Work item ▸ Within the records below, find each line that holds the string "camera", then copy it.
_ _ _ _ _
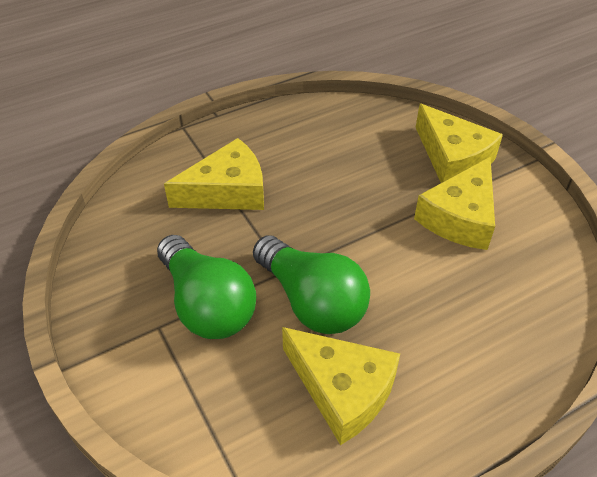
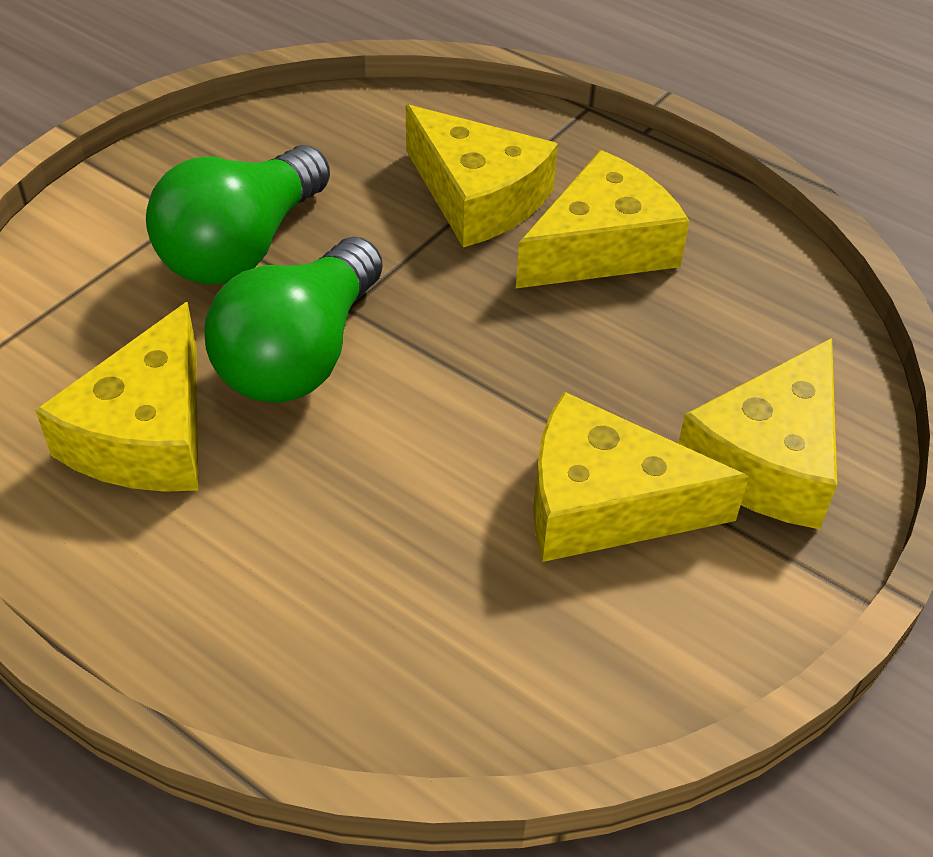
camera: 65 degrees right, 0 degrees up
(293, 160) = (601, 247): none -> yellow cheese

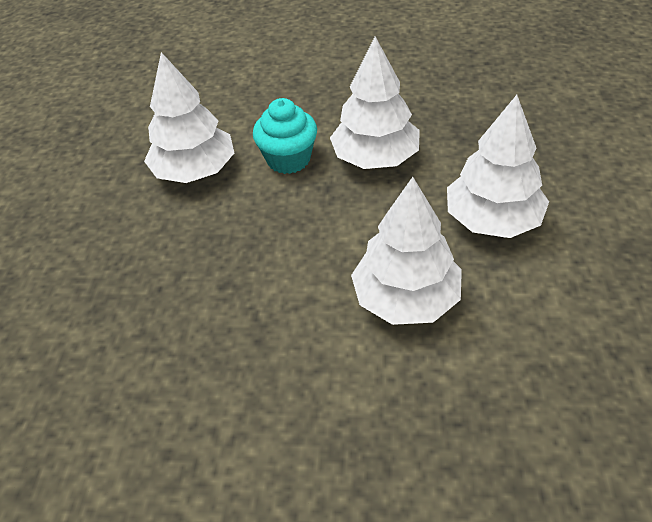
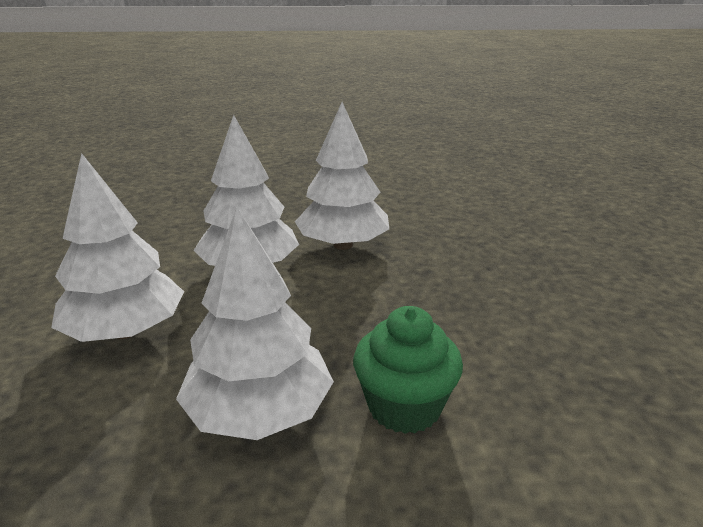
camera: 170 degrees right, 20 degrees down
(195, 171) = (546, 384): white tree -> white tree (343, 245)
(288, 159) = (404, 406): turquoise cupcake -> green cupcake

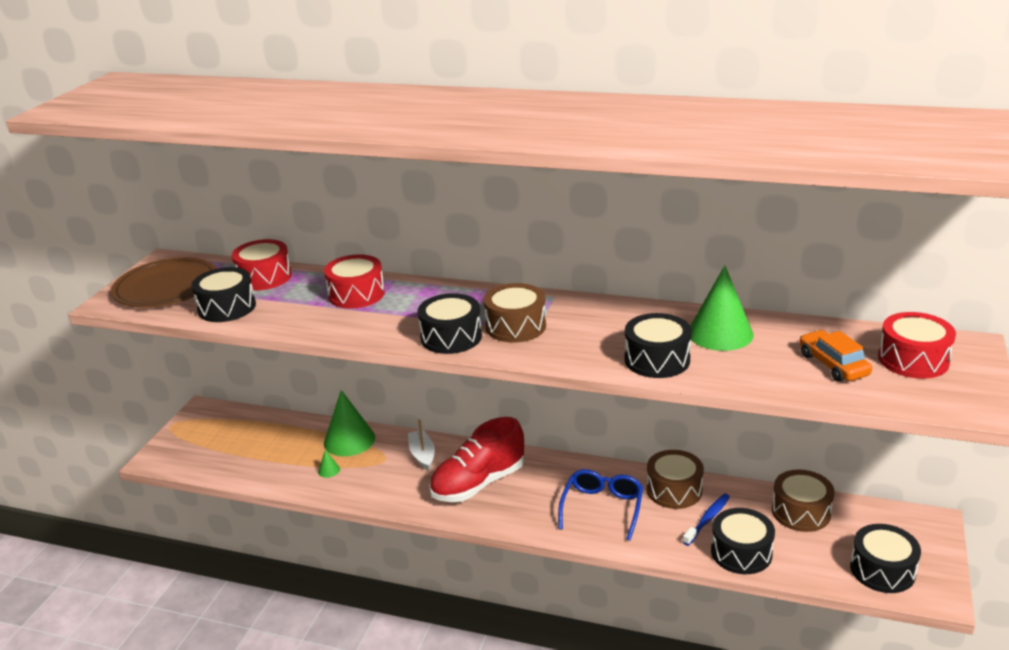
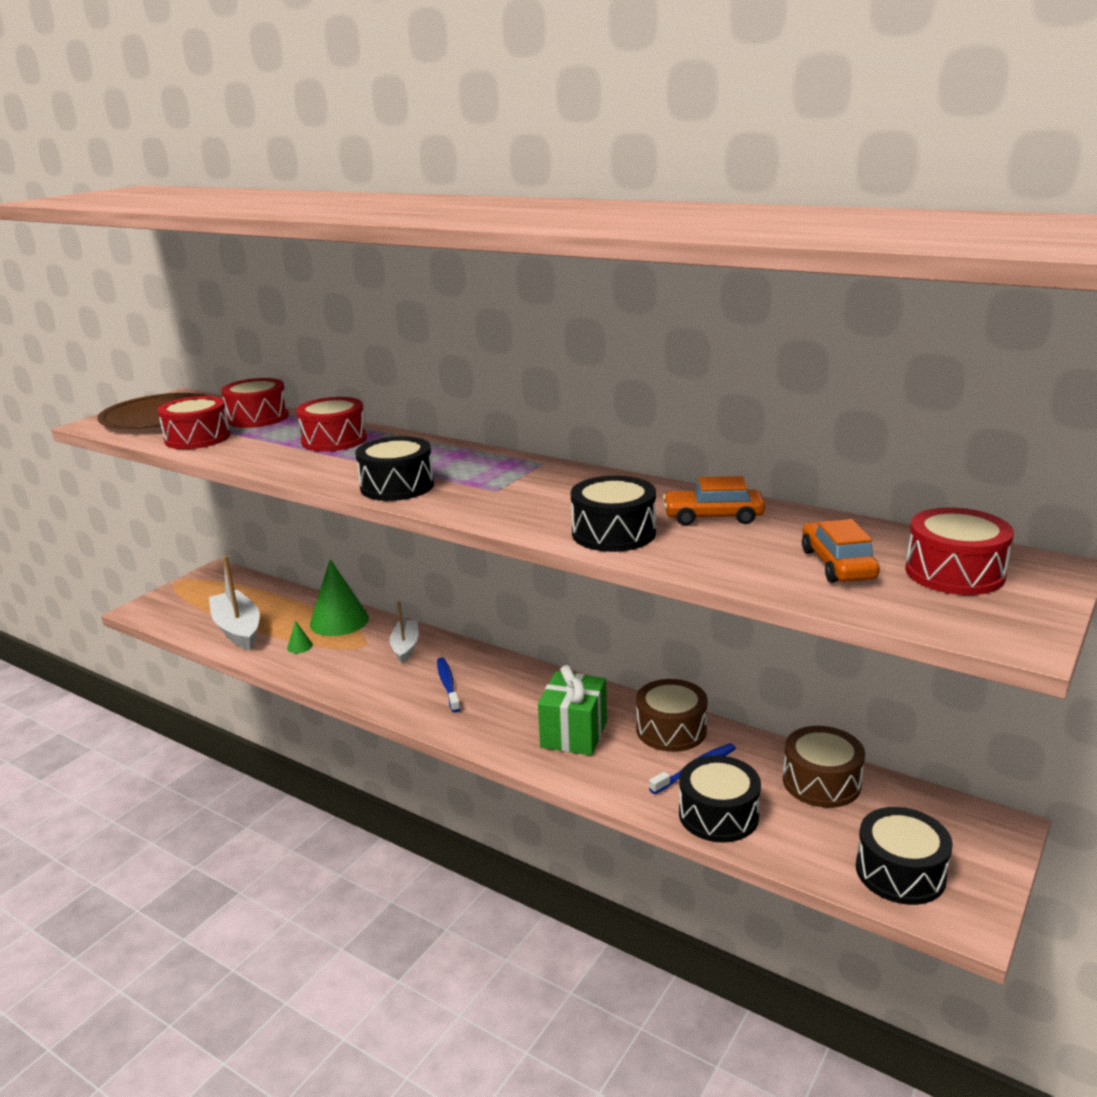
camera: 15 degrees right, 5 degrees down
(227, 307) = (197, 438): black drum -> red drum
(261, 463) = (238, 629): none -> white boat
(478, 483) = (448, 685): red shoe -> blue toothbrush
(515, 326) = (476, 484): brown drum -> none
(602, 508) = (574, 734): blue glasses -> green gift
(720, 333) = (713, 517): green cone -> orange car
_ _ _ _ _
Response for this exercise ▸
camera: 65 degrees right, 0 degrees up
camera: 170 degrees right, 20 degrees down
camera: 15 degrees right, 5 degrees down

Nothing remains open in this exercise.